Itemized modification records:

____________

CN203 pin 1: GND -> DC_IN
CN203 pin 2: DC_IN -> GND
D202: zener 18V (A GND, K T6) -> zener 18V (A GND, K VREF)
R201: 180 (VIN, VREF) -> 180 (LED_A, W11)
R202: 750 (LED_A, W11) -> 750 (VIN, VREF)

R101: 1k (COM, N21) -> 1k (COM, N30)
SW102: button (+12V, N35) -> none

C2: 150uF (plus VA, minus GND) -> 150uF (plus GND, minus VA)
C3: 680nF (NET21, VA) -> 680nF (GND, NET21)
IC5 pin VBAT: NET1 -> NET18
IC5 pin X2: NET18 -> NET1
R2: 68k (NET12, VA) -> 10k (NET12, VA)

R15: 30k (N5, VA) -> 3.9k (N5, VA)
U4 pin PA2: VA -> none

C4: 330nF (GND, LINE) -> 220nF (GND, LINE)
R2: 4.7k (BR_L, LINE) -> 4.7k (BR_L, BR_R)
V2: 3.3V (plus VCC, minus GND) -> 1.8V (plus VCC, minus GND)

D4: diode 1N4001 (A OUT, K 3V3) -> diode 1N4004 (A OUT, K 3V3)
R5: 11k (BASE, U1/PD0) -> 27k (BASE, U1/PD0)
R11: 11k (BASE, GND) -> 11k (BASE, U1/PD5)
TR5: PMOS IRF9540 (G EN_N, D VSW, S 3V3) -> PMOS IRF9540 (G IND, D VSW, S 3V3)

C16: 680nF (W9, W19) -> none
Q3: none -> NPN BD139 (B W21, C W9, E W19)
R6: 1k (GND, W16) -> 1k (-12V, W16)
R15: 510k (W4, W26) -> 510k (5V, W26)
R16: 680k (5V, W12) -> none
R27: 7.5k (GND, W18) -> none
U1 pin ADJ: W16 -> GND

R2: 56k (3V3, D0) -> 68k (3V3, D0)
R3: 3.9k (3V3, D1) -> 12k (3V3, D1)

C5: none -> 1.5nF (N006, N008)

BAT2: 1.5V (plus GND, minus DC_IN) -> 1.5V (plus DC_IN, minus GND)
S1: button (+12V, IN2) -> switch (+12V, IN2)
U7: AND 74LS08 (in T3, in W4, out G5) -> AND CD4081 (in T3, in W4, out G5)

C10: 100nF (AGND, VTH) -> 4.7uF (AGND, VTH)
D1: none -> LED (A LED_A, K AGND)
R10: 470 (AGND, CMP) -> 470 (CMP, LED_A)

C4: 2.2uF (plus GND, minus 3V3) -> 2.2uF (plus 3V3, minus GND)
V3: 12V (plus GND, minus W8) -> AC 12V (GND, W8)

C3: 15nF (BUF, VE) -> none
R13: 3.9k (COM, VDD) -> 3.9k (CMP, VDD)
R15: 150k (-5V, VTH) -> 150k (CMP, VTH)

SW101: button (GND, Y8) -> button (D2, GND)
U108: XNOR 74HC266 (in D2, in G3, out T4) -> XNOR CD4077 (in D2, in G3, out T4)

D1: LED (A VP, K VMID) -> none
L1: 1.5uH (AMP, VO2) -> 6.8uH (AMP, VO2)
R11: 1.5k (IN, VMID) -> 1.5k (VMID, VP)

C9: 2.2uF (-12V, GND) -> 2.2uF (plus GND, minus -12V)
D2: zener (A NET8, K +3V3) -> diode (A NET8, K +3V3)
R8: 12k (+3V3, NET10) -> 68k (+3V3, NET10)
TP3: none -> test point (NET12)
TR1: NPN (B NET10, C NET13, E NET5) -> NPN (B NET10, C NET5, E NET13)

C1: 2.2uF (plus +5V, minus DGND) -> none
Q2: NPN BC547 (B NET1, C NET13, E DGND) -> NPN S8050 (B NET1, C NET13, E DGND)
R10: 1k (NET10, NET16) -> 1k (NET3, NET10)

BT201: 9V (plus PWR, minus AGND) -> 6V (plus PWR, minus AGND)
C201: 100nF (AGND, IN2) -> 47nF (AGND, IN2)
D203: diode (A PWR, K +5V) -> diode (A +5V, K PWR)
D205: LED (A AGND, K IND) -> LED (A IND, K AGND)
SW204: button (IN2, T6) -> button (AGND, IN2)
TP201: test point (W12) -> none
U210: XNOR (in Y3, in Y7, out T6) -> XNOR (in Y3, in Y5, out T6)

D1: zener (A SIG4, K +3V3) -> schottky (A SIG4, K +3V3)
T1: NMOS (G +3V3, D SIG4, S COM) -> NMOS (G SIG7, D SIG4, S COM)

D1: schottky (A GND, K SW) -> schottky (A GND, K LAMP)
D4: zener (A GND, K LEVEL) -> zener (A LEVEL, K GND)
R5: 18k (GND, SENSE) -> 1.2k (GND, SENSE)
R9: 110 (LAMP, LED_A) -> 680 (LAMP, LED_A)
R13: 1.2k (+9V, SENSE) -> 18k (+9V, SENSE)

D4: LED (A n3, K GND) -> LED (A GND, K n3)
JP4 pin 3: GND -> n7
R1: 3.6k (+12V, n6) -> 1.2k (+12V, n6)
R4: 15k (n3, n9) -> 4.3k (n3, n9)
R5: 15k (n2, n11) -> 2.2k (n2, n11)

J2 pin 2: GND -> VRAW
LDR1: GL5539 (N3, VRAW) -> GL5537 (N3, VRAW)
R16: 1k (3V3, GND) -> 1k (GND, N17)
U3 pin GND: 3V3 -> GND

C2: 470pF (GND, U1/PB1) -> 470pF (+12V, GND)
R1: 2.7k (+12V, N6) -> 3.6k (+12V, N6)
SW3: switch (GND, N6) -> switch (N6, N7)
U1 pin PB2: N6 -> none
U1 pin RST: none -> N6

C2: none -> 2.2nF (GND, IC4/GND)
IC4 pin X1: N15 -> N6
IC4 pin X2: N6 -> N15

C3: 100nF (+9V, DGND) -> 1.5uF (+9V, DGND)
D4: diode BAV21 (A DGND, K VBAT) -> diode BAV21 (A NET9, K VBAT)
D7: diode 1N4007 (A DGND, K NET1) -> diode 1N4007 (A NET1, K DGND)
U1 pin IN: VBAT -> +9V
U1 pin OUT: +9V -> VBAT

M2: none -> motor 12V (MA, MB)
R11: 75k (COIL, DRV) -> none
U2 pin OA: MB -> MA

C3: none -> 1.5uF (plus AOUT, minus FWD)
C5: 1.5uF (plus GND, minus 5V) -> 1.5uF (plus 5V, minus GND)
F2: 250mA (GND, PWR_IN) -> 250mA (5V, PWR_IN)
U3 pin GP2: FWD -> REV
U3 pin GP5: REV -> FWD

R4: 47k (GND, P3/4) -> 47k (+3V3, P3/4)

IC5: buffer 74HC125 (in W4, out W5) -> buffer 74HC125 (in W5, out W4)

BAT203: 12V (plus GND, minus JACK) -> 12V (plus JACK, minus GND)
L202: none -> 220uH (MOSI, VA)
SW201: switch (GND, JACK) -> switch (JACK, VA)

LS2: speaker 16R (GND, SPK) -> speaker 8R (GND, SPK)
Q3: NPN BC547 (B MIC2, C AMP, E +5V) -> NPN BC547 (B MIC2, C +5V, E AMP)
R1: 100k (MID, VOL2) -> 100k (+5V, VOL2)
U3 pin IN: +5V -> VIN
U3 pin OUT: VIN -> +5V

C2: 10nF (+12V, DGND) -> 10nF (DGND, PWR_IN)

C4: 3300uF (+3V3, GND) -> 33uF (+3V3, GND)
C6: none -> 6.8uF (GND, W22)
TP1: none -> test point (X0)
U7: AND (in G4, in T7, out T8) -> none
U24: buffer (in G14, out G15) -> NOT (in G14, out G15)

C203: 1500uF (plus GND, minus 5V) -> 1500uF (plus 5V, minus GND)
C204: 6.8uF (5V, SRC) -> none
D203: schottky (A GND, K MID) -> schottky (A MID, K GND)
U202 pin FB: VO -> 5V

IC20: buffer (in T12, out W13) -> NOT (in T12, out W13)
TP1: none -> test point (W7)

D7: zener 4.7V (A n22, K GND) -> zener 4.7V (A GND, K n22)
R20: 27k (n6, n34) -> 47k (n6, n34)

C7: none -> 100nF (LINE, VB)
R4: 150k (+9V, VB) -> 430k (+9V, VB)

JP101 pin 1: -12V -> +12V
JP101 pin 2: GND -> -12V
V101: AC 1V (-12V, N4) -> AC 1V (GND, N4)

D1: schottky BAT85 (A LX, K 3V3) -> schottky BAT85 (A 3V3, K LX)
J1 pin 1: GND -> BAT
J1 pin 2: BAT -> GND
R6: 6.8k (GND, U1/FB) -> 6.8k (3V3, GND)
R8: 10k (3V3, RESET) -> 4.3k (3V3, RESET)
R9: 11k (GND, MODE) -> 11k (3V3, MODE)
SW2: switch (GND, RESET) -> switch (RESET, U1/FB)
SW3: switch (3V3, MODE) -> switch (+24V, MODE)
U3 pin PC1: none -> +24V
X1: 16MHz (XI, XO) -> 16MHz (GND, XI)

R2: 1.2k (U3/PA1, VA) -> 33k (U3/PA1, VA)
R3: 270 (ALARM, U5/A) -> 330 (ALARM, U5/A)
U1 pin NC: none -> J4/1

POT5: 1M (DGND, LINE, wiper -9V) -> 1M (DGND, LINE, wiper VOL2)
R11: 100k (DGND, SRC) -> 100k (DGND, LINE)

____________

» **Task requirements**
Retype only this portion of the data above: the line containing "LS2: speaker 16R", the line containing "SW2: switch (GND, RESET)", and all lines between them, exactly.

» **Answer space**
LS2: speaker 16R (GND, SPK) -> speaker 8R (GND, SPK)
Q3: NPN BC547 (B MIC2, C AMP, E +5V) -> NPN BC547 (B MIC2, C +5V, E AMP)
R1: 100k (MID, VOL2) -> 100k (+5V, VOL2)
U3 pin IN: +5V -> VIN
U3 pin OUT: VIN -> +5V

C2: 10nF (+12V, DGND) -> 10nF (DGND, PWR_IN)

C4: 3300uF (+3V3, GND) -> 33uF (+3V3, GND)
C6: none -> 6.8uF (GND, W22)
TP1: none -> test point (X0)
U7: AND (in G4, in T7, out T8) -> none
U24: buffer (in G14, out G15) -> NOT (in G14, out G15)

C203: 1500uF (plus GND, minus 5V) -> 1500uF (plus 5V, minus GND)
C204: 6.8uF (5V, SRC) -> none
D203: schottky (A GND, K MID) -> schottky (A MID, K GND)
U202 pin FB: VO -> 5V

IC20: buffer (in T12, out W13) -> NOT (in T12, out W13)
TP1: none -> test point (W7)

D7: zener 4.7V (A n22, K GND) -> zener 4.7V (A GND, K n22)
R20: 27k (n6, n34) -> 47k (n6, n34)

C7: none -> 100nF (LINE, VB)
R4: 150k (+9V, VB) -> 430k (+9V, VB)

JP101 pin 1: -12V -> +12V
JP101 pin 2: GND -> -12V
V101: AC 1V (-12V, N4) -> AC 1V (GND, N4)

D1: schottky BAT85 (A LX, K 3V3) -> schottky BAT85 (A 3V3, K LX)
J1 pin 1: GND -> BAT
J1 pin 2: BAT -> GND
R6: 6.8k (GND, U1/FB) -> 6.8k (3V3, GND)
R8: 10k (3V3, RESET) -> 4.3k (3V3, RESET)
R9: 11k (GND, MODE) -> 11k (3V3, MODE)
SW2: switch (GND, RESET) -> switch (RESET, U1/FB)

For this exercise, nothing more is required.